→ Entries on spatial positioning:
━━━━━━━━━━━━━━━━━━━━

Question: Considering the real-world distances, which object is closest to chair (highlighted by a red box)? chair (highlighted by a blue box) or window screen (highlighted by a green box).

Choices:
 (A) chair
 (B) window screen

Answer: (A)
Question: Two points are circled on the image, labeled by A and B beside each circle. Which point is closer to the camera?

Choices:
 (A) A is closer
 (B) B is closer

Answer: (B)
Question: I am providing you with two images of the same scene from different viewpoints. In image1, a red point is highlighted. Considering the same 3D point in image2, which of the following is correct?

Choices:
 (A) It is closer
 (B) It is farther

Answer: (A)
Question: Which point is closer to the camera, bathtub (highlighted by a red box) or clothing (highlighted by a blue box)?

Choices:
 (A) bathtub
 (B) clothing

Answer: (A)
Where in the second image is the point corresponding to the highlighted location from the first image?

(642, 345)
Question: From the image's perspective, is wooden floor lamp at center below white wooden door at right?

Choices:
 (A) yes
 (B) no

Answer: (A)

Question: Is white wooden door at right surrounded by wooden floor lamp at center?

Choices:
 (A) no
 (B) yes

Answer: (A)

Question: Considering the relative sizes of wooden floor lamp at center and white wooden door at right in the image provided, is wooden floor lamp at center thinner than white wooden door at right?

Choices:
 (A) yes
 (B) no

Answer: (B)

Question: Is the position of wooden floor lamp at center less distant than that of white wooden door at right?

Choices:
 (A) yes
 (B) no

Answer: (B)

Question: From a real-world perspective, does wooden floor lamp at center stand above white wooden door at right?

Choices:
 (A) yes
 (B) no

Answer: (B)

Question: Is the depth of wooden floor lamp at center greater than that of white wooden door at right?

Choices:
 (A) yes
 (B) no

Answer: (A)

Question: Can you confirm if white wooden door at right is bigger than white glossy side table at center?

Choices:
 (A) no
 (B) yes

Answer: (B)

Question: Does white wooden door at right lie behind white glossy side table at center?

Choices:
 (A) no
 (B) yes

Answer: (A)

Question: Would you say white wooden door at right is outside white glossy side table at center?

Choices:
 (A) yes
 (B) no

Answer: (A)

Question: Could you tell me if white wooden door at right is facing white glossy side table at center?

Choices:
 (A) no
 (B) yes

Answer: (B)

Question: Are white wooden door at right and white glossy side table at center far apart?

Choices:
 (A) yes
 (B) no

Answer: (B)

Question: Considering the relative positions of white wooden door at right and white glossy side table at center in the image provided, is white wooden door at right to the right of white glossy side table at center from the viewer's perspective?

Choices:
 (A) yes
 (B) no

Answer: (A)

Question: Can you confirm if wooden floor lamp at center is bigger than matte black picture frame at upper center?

━━━━━━━━━━━━━━━━━━━━

→ WHAT NEEDS TO BE DONE:
Report every line of the material that contains the string "blue". Case counts.

→ RESULT OF THIS TASK:
Question: Considering the real-world distances, which object is closest to chair (highlighted by a red box)? chair (highlighted by a blue box) or window screen (highlighted by a green box).
Question: Which point is closer to the camera, bathtub (highlighted by a red box) or clothing (highlighted by a blue box)?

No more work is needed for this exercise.